YOUR INSTRUCTIONS:
Your task is to return all of the records exactly, minus any images.

========

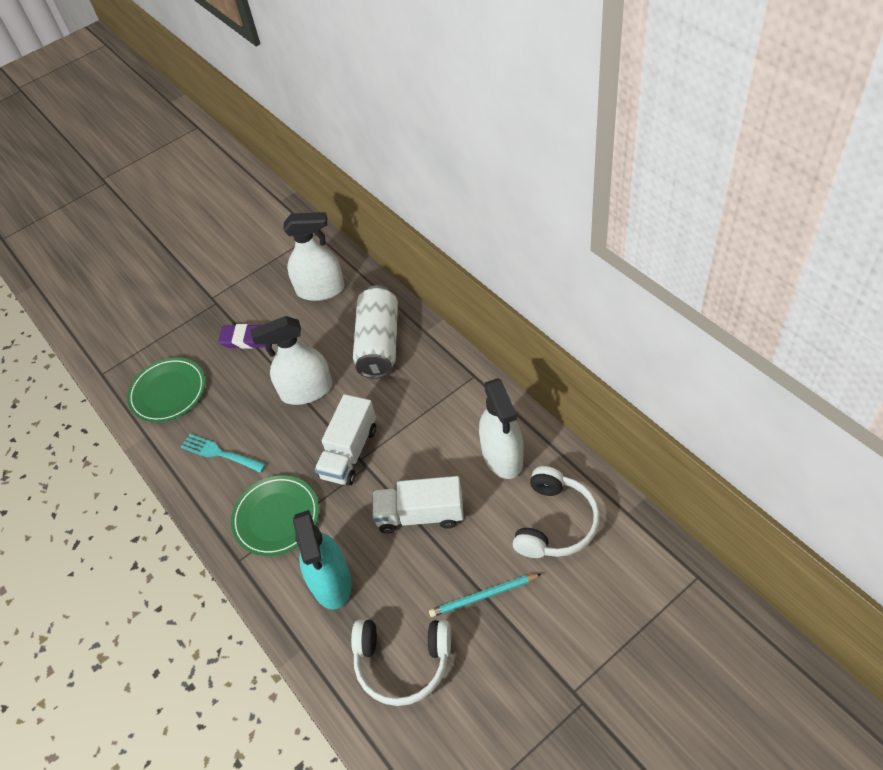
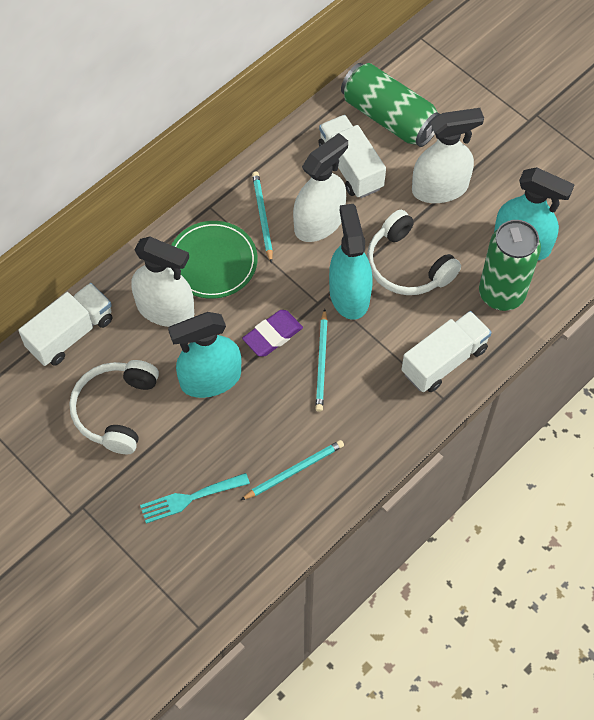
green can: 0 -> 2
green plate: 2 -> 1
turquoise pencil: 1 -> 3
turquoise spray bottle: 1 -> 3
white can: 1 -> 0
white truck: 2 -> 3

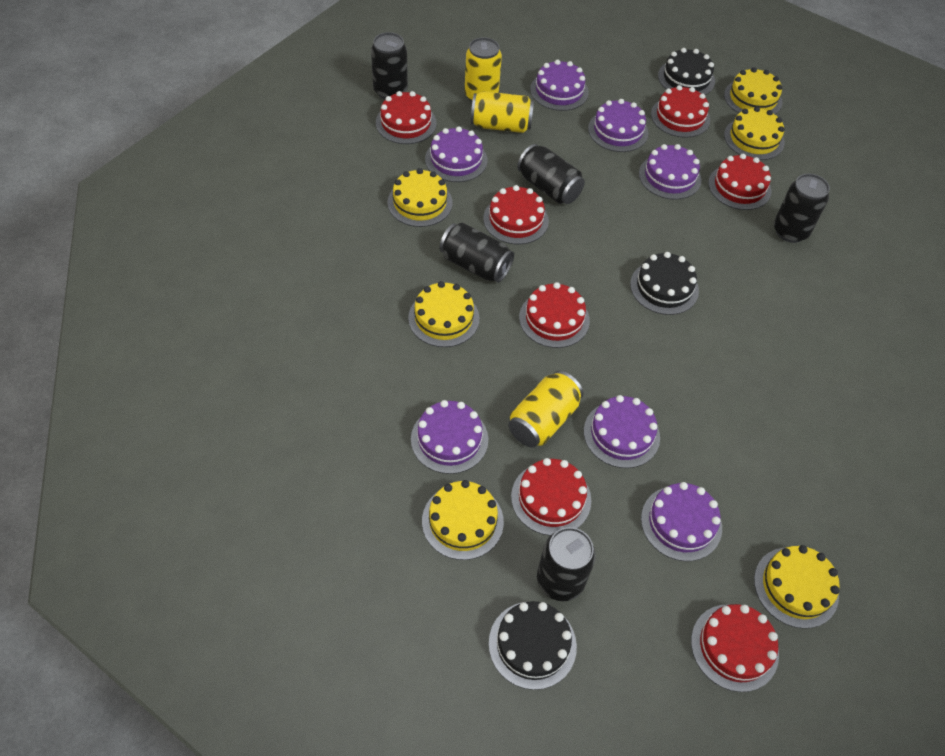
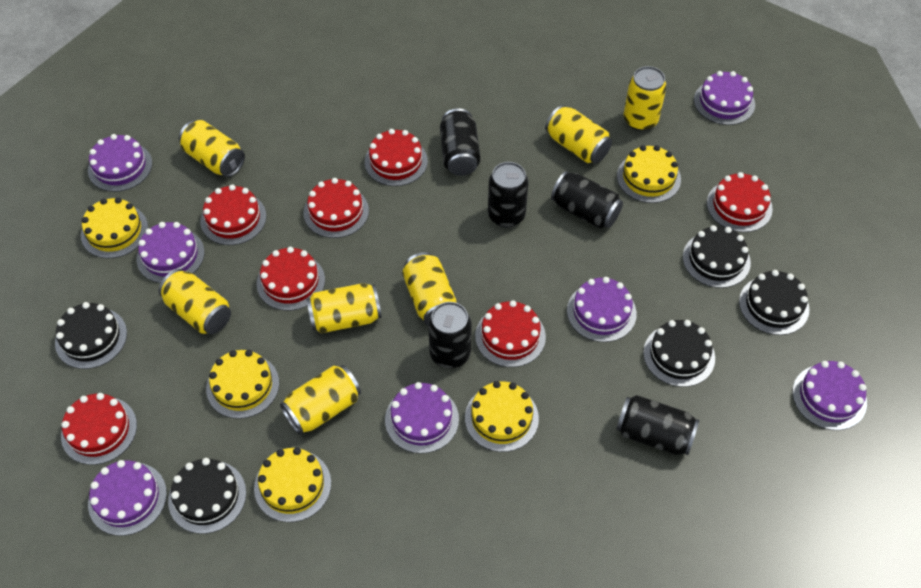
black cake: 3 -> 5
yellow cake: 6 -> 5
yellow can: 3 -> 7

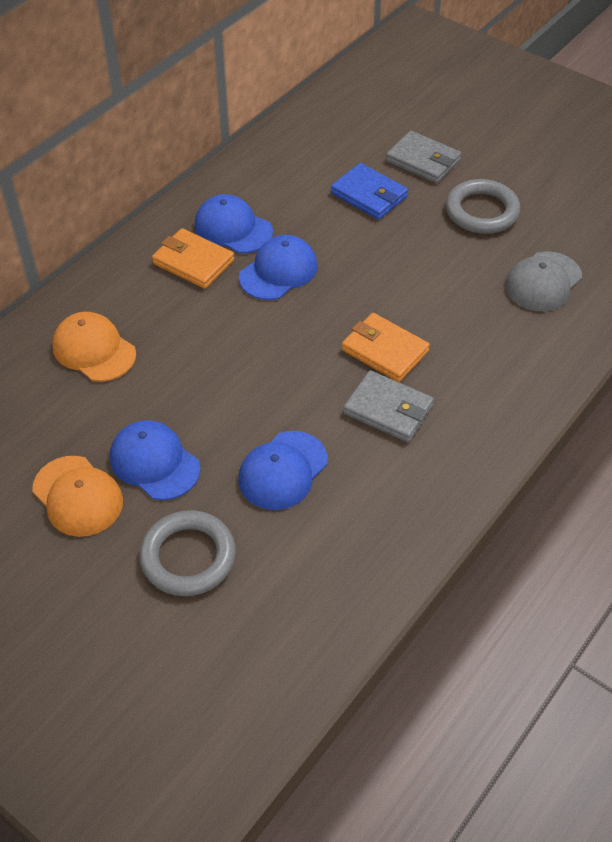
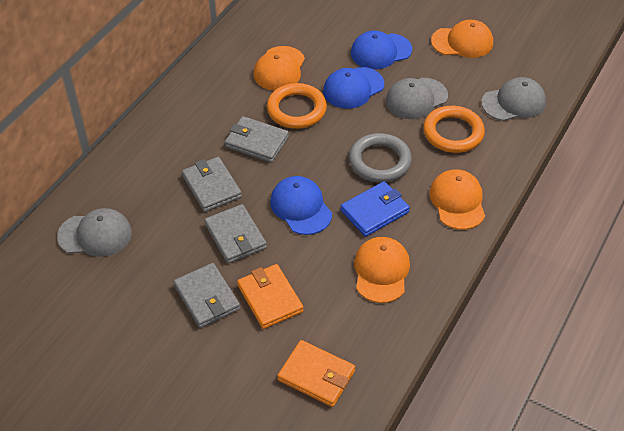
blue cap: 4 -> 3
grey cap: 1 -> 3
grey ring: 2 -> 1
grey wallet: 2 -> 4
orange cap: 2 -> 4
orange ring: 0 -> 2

========

RESPONSE:
green can: 0 -> 2
green plate: 2 -> 1
turquoise pencil: 1 -> 3
turquoise spray bottle: 1 -> 3
white can: 1 -> 0
white truck: 2 -> 3

black cake: 3 -> 5
yellow cake: 6 -> 5
yellow can: 3 -> 7

blue cap: 4 -> 3
grey cap: 1 -> 3
grey ring: 2 -> 1
grey wallet: 2 -> 4
orange cap: 2 -> 4
orange ring: 0 -> 2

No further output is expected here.